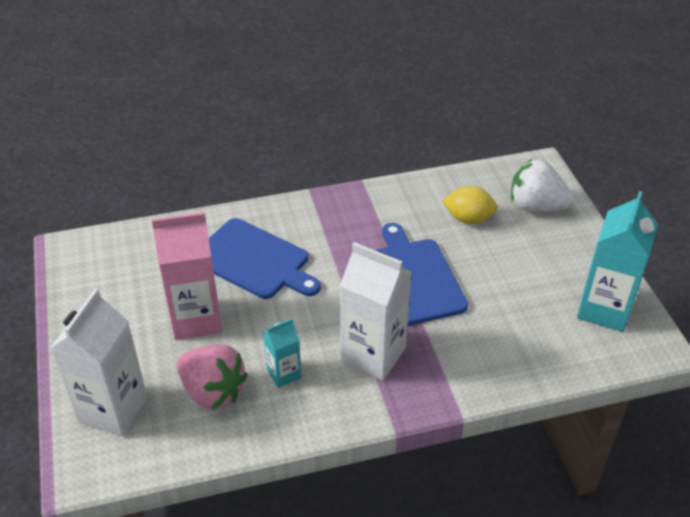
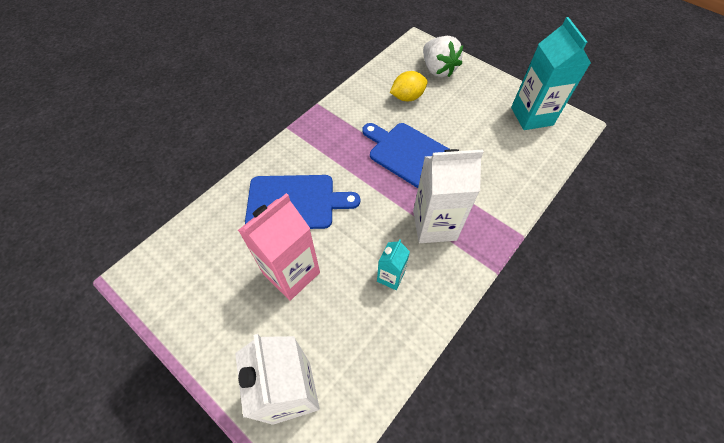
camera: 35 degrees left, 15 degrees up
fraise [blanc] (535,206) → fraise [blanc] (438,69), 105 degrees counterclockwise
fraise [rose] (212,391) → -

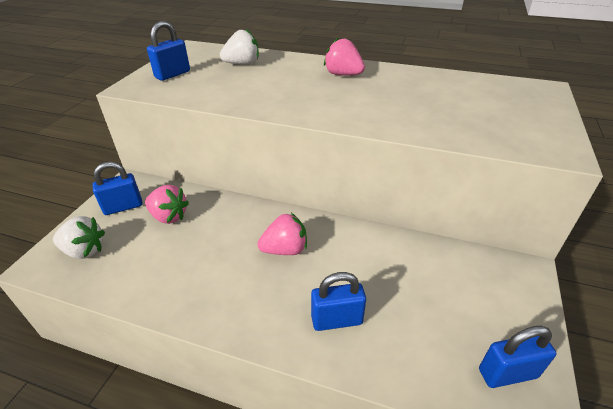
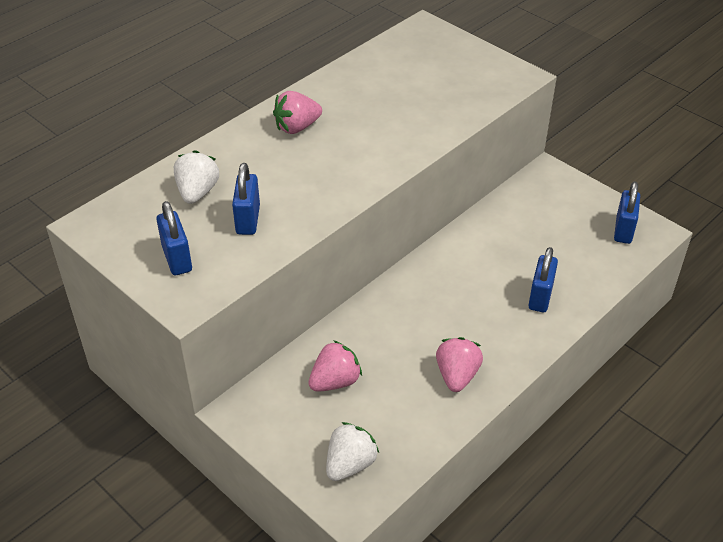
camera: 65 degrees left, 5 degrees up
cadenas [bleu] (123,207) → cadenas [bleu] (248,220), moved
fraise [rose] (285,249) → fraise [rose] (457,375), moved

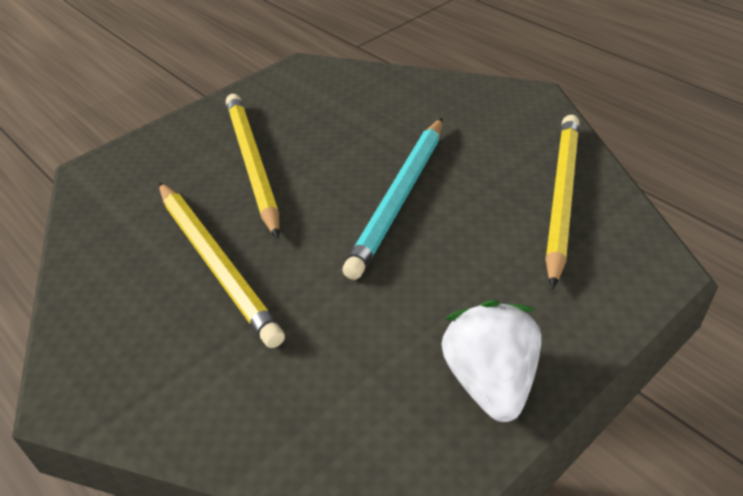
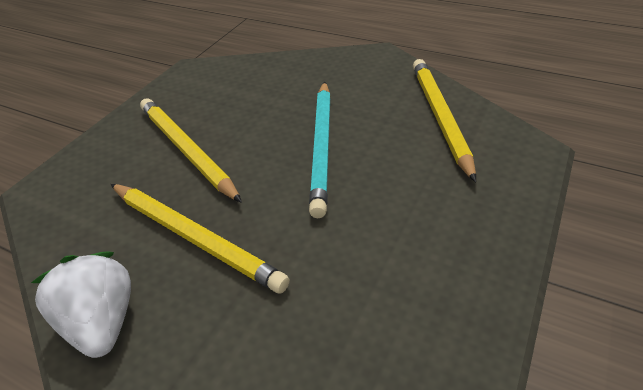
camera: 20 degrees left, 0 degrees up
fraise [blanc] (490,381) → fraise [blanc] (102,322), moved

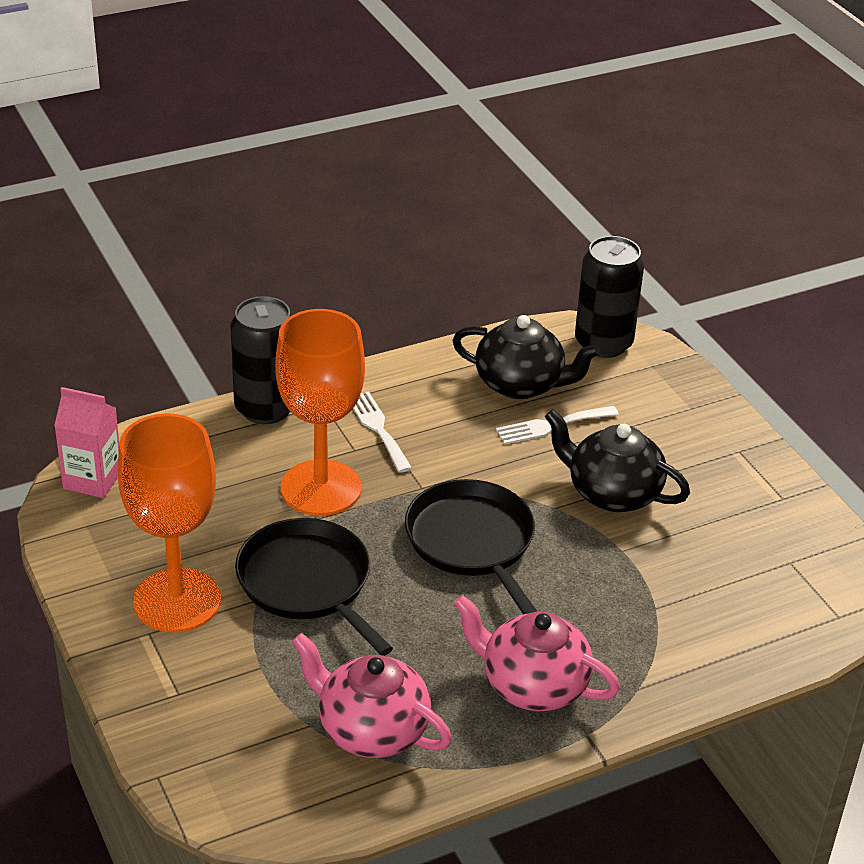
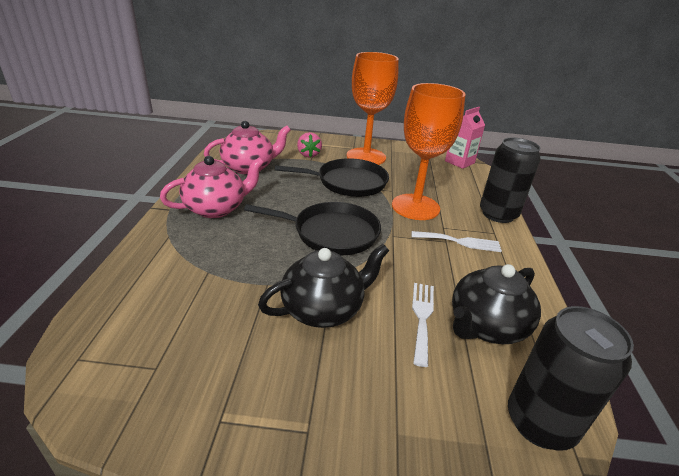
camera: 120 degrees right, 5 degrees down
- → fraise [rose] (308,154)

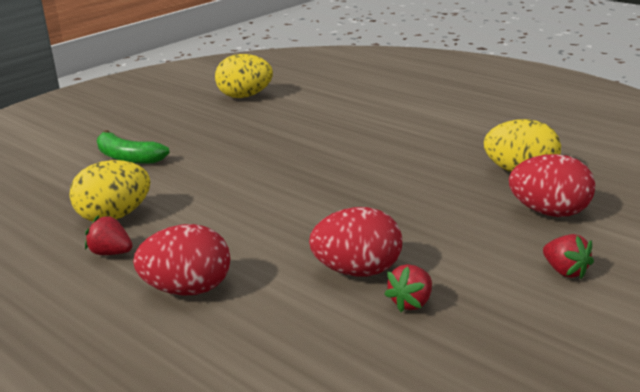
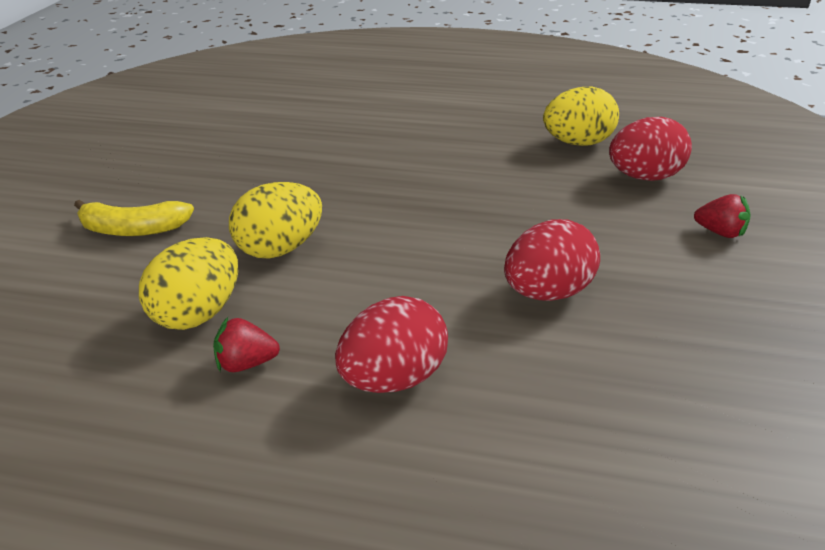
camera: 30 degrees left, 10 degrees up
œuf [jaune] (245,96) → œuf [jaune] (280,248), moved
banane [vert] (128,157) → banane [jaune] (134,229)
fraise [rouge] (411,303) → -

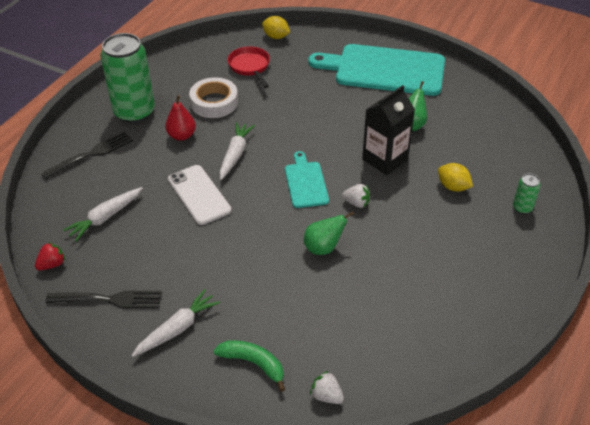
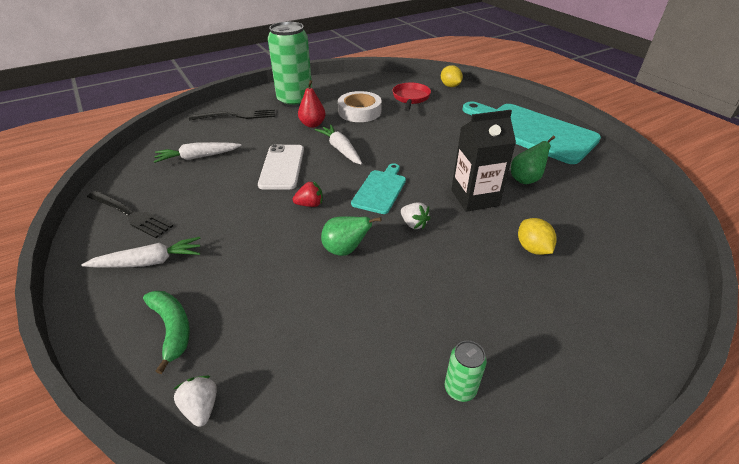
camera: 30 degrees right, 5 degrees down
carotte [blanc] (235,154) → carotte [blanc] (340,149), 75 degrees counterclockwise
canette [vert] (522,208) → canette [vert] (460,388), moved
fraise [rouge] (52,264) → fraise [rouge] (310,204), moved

■ Exercise details ■
Once you have counted the lines of the data that contain the word "right", please reply with that number alone.

■ Solution to this exercise ■
2